*** Opening of Provided entries ***
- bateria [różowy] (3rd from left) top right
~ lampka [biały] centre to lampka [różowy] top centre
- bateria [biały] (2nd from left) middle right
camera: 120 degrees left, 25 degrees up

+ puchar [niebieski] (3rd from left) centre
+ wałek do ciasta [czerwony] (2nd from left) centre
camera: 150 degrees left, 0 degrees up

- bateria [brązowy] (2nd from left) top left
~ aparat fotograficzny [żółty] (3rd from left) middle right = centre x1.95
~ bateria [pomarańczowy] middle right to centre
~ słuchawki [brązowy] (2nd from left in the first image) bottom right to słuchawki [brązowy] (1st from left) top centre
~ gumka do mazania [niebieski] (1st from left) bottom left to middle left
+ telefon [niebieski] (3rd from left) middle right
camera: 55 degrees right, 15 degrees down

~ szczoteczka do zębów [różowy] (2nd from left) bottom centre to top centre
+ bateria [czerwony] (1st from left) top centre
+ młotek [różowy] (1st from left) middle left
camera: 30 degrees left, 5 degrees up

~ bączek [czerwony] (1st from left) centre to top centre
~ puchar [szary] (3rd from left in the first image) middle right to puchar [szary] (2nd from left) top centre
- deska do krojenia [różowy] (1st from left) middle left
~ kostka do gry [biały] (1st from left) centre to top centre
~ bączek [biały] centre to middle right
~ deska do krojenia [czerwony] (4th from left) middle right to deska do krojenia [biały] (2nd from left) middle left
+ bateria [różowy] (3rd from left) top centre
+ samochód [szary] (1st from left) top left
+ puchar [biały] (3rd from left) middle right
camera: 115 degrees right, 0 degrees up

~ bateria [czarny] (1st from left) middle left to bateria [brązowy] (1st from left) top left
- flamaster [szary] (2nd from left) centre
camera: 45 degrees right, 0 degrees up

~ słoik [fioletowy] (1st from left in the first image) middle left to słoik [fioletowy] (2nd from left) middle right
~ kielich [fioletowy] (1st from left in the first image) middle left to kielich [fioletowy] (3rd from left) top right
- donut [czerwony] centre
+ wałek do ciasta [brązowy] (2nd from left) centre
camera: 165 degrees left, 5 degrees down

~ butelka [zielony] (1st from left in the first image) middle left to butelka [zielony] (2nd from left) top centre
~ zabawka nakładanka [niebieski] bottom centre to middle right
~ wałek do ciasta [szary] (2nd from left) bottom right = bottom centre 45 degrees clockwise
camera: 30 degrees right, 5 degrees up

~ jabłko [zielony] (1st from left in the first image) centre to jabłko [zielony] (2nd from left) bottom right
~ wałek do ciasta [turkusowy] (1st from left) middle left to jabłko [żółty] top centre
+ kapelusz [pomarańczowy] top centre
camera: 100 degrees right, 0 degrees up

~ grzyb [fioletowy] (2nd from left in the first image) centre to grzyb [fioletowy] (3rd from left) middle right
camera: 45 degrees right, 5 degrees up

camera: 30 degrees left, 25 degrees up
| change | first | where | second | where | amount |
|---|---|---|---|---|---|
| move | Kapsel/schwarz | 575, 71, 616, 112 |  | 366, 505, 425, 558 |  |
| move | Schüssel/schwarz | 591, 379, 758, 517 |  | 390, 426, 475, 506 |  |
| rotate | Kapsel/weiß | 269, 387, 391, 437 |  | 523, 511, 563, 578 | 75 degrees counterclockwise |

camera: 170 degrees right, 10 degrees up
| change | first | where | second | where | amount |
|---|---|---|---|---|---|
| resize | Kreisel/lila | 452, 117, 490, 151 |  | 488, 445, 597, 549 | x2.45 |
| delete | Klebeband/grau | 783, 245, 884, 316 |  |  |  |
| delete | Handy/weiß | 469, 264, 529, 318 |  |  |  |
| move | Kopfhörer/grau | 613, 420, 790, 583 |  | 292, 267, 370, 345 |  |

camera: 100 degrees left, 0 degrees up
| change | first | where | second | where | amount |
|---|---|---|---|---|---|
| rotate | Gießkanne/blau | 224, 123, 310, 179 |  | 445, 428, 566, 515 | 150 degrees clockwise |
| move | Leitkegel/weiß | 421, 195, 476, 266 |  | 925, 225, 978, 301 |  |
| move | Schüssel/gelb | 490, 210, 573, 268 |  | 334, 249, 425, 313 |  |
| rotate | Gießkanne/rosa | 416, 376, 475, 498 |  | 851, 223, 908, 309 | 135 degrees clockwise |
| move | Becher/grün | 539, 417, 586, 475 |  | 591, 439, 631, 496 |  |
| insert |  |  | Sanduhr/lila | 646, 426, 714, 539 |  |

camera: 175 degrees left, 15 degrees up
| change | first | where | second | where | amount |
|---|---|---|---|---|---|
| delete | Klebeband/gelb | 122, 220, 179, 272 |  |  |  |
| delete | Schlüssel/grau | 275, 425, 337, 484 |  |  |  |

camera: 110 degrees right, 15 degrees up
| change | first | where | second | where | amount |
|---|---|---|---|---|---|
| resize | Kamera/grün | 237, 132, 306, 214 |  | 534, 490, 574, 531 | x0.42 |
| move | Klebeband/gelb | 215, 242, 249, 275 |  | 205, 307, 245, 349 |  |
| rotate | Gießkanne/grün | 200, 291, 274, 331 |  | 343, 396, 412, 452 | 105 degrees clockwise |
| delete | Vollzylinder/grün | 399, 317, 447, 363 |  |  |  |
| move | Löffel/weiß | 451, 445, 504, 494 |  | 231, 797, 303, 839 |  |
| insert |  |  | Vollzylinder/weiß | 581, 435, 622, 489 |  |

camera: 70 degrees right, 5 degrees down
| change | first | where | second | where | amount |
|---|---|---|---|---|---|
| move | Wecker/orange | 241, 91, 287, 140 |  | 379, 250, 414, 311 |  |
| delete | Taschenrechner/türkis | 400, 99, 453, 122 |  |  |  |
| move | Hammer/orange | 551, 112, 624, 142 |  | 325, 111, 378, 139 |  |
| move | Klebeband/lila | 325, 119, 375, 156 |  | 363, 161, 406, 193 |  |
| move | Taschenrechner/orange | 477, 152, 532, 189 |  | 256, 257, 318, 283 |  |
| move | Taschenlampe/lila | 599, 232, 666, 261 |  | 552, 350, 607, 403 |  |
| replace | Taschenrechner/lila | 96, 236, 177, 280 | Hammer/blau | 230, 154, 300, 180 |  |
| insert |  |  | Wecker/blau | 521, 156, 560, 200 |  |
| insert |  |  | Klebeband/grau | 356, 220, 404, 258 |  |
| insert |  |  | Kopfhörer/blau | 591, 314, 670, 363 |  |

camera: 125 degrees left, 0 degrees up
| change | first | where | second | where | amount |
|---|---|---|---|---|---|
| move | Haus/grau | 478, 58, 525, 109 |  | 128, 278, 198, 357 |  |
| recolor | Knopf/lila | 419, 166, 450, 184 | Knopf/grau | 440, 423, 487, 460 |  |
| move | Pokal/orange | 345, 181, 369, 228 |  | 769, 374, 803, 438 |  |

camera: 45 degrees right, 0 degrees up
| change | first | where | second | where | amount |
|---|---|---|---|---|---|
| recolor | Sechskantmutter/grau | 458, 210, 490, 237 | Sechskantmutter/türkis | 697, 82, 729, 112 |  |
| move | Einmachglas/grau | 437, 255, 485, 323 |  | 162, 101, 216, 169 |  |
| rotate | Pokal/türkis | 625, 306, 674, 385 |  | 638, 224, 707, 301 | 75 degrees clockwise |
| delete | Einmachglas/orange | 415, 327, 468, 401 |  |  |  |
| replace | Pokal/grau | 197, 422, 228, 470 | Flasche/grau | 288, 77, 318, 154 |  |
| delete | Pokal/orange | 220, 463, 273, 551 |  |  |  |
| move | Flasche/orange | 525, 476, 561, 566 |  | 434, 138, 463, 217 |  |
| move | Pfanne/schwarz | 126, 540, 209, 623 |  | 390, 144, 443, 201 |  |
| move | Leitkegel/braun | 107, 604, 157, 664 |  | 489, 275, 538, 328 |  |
*** Close of Provided entries ***
Work to be completed ->
I'd like the lines above from the one with "delete | Klebeband/grau" up to and including the one with "531 | x0.42 |" copied exactly, with no other lines.

Written reply ->
| delete | Klebeband/grau | 783, 245, 884, 316 |  |  |  |
| delete | Handy/weiß | 469, 264, 529, 318 |  |  |  |
| move | Kopfhörer/grau | 613, 420, 790, 583 |  | 292, 267, 370, 345 |  |

camera: 100 degrees left, 0 degrees up
| change | first | where | second | where | amount |
|---|---|---|---|---|---|
| rotate | Gießkanne/blau | 224, 123, 310, 179 |  | 445, 428, 566, 515 | 150 degrees clockwise |
| move | Leitkegel/weiß | 421, 195, 476, 266 |  | 925, 225, 978, 301 |  |
| move | Schüssel/gelb | 490, 210, 573, 268 |  | 334, 249, 425, 313 |  |
| rotate | Gießkanne/rosa | 416, 376, 475, 498 |  | 851, 223, 908, 309 | 135 degrees clockwise |
| move | Becher/grün | 539, 417, 586, 475 |  | 591, 439, 631, 496 |  |
| insert |  |  | Sanduhr/lila | 646, 426, 714, 539 |  |

camera: 175 degrees left, 15 degrees up
| change | first | where | second | where | amount |
|---|---|---|---|---|---|
| delete | Klebeband/gelb | 122, 220, 179, 272 |  |  |  |
| delete | Schlüssel/grau | 275, 425, 337, 484 |  |  |  |

camera: 110 degrees right, 15 degrees up
| change | first | where | second | where | amount |
|---|---|---|---|---|---|
| resize | Kamera/grün | 237, 132, 306, 214 |  | 534, 490, 574, 531 | x0.42 |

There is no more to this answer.